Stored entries
<<<<

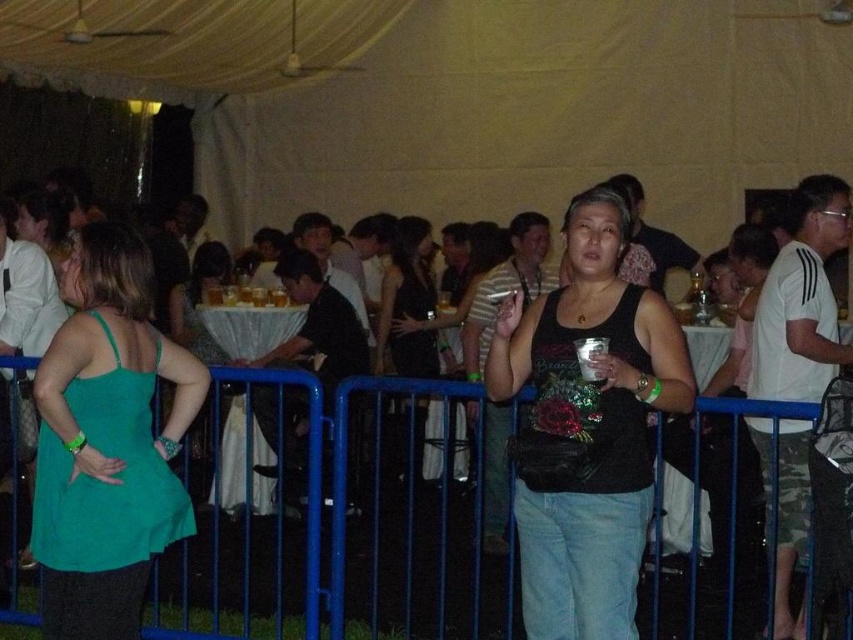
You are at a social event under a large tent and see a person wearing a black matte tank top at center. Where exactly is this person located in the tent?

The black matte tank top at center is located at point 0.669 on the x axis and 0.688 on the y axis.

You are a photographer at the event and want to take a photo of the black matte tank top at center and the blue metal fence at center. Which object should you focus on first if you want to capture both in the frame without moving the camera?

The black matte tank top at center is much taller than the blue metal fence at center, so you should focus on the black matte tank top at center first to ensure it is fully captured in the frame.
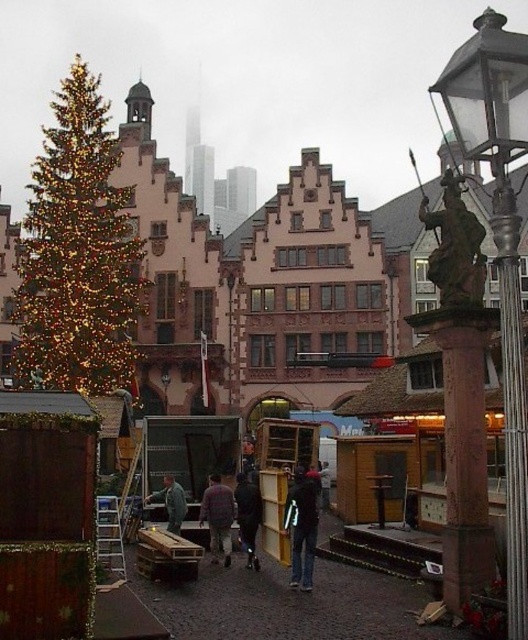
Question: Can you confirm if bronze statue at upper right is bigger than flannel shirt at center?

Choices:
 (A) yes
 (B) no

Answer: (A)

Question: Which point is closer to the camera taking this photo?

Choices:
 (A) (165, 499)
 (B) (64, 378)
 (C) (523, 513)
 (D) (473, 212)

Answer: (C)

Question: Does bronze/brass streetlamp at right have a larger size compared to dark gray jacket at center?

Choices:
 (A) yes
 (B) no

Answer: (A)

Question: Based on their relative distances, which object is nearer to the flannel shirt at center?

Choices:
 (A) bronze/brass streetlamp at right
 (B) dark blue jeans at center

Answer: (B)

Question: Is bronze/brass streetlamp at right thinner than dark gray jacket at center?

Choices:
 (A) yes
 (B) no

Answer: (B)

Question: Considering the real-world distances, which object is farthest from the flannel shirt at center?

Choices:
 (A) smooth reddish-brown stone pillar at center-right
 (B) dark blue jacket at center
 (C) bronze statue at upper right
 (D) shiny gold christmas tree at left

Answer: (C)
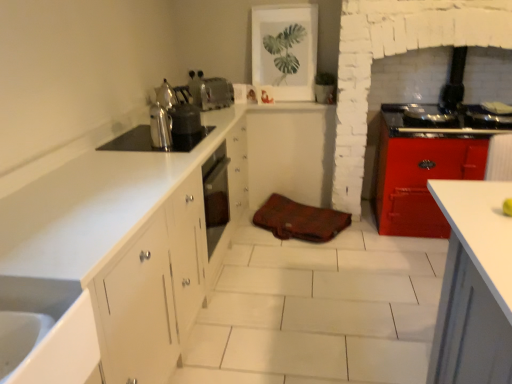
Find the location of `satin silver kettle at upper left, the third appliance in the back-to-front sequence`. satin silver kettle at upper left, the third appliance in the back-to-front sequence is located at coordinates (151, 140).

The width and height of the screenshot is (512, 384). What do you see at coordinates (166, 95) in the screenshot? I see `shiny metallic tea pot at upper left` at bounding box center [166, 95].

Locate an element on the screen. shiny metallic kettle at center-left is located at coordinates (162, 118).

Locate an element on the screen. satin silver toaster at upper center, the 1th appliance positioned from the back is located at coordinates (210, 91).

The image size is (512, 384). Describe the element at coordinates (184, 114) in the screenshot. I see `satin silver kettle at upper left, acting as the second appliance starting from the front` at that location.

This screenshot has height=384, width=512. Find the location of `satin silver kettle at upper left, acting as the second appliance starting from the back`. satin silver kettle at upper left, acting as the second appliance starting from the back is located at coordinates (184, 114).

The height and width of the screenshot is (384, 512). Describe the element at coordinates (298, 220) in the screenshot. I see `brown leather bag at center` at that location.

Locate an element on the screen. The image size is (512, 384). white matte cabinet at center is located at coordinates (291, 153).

>>>>

TASK INSTRUCTIONS
Duplicate all of the material above line for line, leaving out the pictures.

CORRECT RESPONSE
You are at a social event under a large tent and see a person wearing a black matte tank top at center. Where exactly is this person located in the tent?

The black matte tank top at center is located at point 0.669 on the x axis and 0.688 on the y axis.

You are a photographer at the event and want to take a photo of the black matte tank top at center and the blue metal fence at center. Which object should you focus on first if you want to capture both in the frame without moving the camera?

The black matte tank top at center is much taller than the blue metal fence at center, so you should focus on the black matte tank top at center first to ensure it is fully captured in the frame.
Question: Can you confirm if bronze statue at upper right is bigger than flannel shirt at center?

Choices:
 (A) yes
 (B) no

Answer: (A)

Question: Which point is closer to the camera taking this photo?

Choices:
 (A) (165, 499)
 (B) (64, 378)
 (C) (523, 513)
 (D) (473, 212)

Answer: (C)

Question: Does bronze/brass streetlamp at right have a larger size compared to dark gray jacket at center?

Choices:
 (A) yes
 (B) no

Answer: (A)

Question: Based on their relative distances, which object is nearer to the flannel shirt at center?

Choices:
 (A) bronze/brass streetlamp at right
 (B) dark blue jeans at center

Answer: (B)

Question: Is bronze/brass streetlamp at right thinner than dark gray jacket at center?

Choices:
 (A) yes
 (B) no

Answer: (B)

Question: Considering the real-world distances, which object is farthest from the flannel shirt at center?

Choices:
 (A) smooth reddish-brown stone pillar at center-right
 (B) dark blue jacket at center
 (C) bronze statue at upper right
 (D) shiny gold christmas tree at left

Answer: (C)
Find the location of `satin silver kettle at upper left, the third appliance in the back-to-front sequence`. satin silver kettle at upper left, the third appliance in the back-to-front sequence is located at coordinates (151, 140).

The width and height of the screenshot is (512, 384). What do you see at coordinates (166, 95) in the screenshot? I see `shiny metallic tea pot at upper left` at bounding box center [166, 95].

Locate an element on the screen. shiny metallic kettle at center-left is located at coordinates (162, 118).

Locate an element on the screen. satin silver toaster at upper center, the 1th appliance positioned from the back is located at coordinates (210, 91).

The image size is (512, 384). Describe the element at coordinates (184, 114) in the screenshot. I see `satin silver kettle at upper left, acting as the second appliance starting from the front` at that location.

This screenshot has height=384, width=512. Find the location of `satin silver kettle at upper left, acting as the second appliance starting from the back`. satin silver kettle at upper left, acting as the second appliance starting from the back is located at coordinates (184, 114).

The height and width of the screenshot is (384, 512). Describe the element at coordinates (298, 220) in the screenshot. I see `brown leather bag at center` at that location.

Locate an element on the screen. The image size is (512, 384). white matte cabinet at center is located at coordinates (291, 153).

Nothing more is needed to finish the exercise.